> What the task asks
Search the records below for the word "shoe" and show every line where it occurs.

> Data for analysis
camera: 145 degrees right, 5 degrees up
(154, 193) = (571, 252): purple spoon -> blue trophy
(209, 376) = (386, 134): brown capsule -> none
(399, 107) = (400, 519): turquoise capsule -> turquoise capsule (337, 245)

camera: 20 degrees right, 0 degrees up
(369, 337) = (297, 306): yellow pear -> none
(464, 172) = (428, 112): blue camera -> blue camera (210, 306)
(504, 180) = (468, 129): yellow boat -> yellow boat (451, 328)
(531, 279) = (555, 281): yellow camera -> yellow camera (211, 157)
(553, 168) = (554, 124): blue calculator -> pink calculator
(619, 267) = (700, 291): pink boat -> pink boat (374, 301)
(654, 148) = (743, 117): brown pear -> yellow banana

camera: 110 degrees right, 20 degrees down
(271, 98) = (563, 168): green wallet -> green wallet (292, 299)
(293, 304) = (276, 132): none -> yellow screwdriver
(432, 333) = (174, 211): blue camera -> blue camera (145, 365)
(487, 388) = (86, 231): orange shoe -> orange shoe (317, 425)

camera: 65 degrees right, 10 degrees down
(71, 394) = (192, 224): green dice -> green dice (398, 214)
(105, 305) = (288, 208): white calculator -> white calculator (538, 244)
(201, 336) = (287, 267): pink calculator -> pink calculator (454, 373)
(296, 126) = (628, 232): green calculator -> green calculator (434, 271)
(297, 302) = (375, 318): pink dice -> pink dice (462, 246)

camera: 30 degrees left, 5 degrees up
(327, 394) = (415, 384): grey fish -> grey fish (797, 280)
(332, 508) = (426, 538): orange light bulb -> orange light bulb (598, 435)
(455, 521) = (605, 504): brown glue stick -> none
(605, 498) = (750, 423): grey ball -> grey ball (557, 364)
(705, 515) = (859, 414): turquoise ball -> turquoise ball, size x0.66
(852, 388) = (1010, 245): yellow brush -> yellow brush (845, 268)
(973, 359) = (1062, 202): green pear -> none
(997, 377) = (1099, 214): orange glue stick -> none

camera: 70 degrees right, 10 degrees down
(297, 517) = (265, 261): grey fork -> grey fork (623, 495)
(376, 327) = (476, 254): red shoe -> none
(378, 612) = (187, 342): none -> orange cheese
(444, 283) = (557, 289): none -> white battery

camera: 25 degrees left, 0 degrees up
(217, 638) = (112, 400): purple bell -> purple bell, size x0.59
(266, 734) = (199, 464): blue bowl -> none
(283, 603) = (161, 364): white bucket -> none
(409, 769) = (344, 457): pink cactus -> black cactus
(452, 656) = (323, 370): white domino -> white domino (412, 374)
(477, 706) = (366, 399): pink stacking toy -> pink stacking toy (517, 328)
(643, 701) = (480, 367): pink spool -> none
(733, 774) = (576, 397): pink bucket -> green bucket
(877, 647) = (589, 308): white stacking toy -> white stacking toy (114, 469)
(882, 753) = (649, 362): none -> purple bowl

> Solution for this task
(487, 388) = (86, 231): orange shoe -> orange shoe (317, 425)
(376, 327) = (476, 254): red shoe -> none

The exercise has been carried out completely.